• _HOW TO COMPLETE THIS TASK_: Repeat all the lines below exactly, but omit the pictures.

━━━━━━━━━━━━━━━━

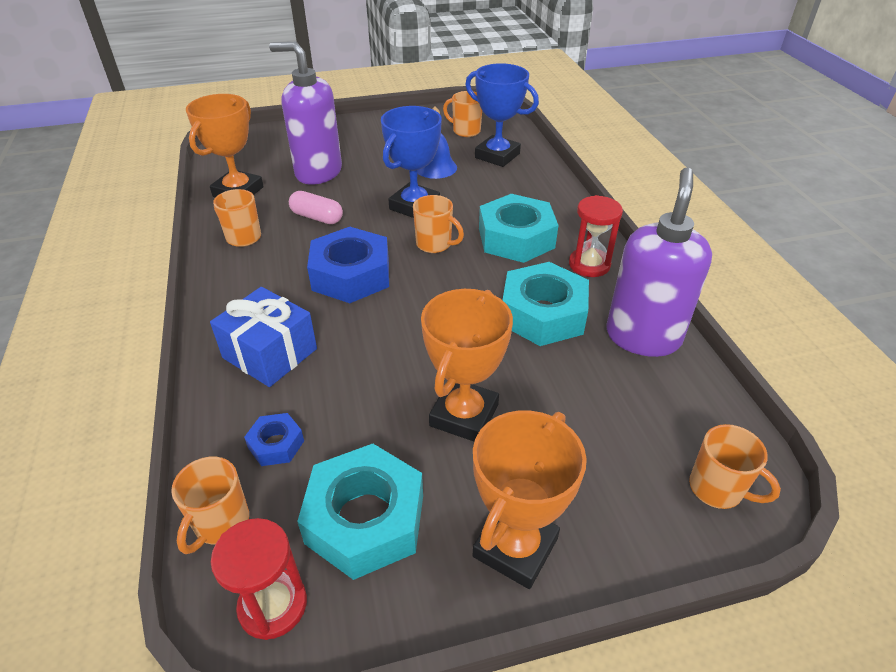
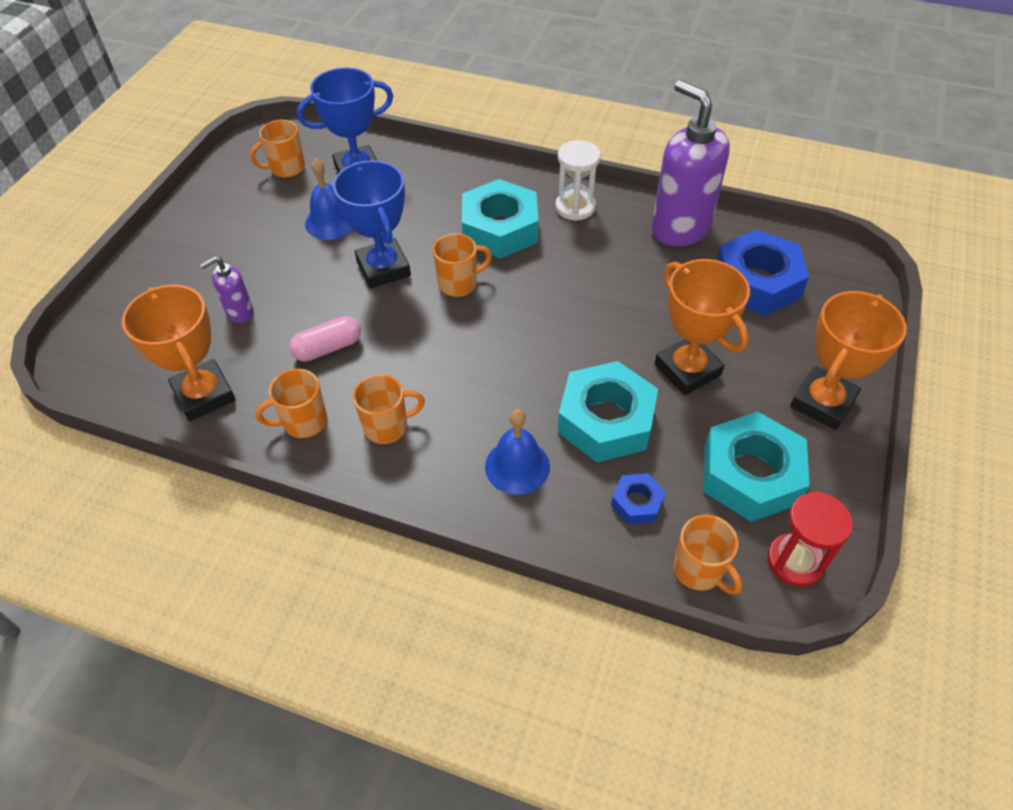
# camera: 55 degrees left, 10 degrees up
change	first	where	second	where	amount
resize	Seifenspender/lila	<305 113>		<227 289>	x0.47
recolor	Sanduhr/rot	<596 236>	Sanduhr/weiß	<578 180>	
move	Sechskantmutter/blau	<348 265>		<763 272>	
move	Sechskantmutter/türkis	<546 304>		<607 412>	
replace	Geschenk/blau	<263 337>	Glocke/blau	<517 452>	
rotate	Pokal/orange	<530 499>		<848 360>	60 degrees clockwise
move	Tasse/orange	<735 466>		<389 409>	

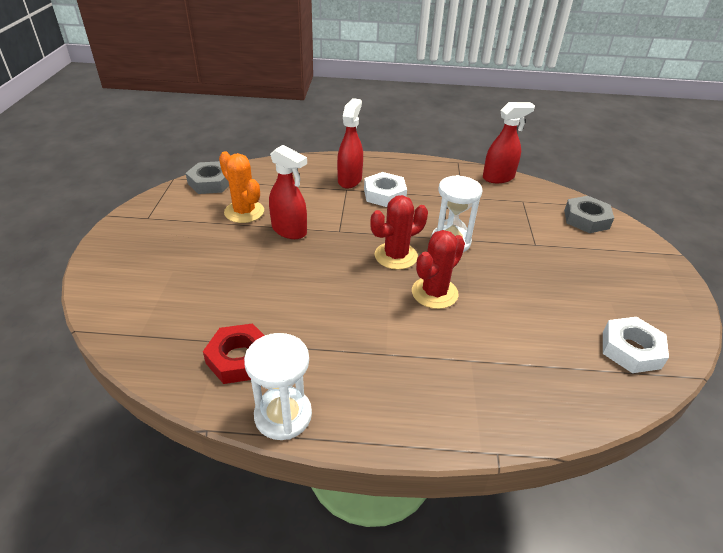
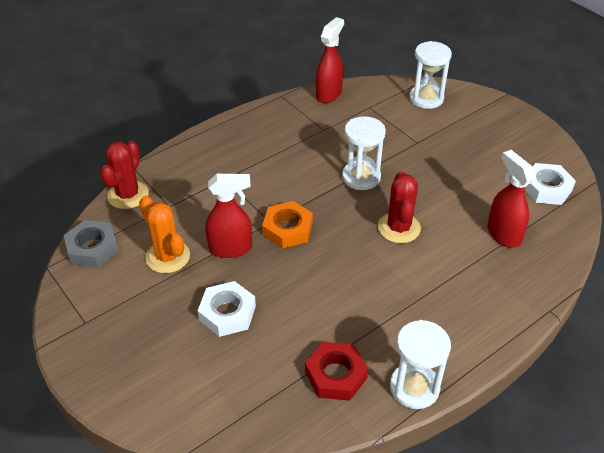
# camera: 40 degrees left, 5 degrees up
change	first	where	second	where	amount
move	Sprühflasche/rot	<350 143>		<511 199>	
rotate	Kaktus/orange	<241 187>		<164 234>	45 degrees clockwise
move	Sechskantmutter/weiß	<385 189>		<226 309>	
move	Kaktus/rot	<399 232>		<124 175>	
replace	Sechskantmutter/grau	<589 214>	Sanduhr/weiß	<430 75>	
insert			Sechskantmutter/orange	<287 225>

━━━━━━━━━━━━━━━━

• _RESULT_:
# camera: 55 degrees left, 10 degrees up
change	first	where	second	where	amount
resize	Seifenspender/lila	<305 113>		<227 289>	x0.47
recolor	Sanduhr/rot	<596 236>	Sanduhr/weiß	<578 180>	
move	Sechskantmutter/blau	<348 265>		<763 272>	
move	Sechskantmutter/türkis	<546 304>		<607 412>	
replace	Geschenk/blau	<263 337>	Glocke/blau	<517 452>	
rotate	Pokal/orange	<530 499>		<848 360>	60 degrees clockwise
move	Tasse/orange	<735 466>		<389 409>	

# camera: 40 degrees left, 5 degrees up
change	first	where	second	where	amount
move	Sprühflasche/rot	<350 143>		<511 199>	
rotate	Kaktus/orange	<241 187>		<164 234>	45 degrees clockwise
move	Sechskantmutter/weiß	<385 189>		<226 309>	
move	Kaktus/rot	<399 232>		<124 175>	
replace	Sechskantmutter/grau	<589 214>	Sanduhr/weiß	<430 75>	
insert			Sechskantmutter/orange	<287 225>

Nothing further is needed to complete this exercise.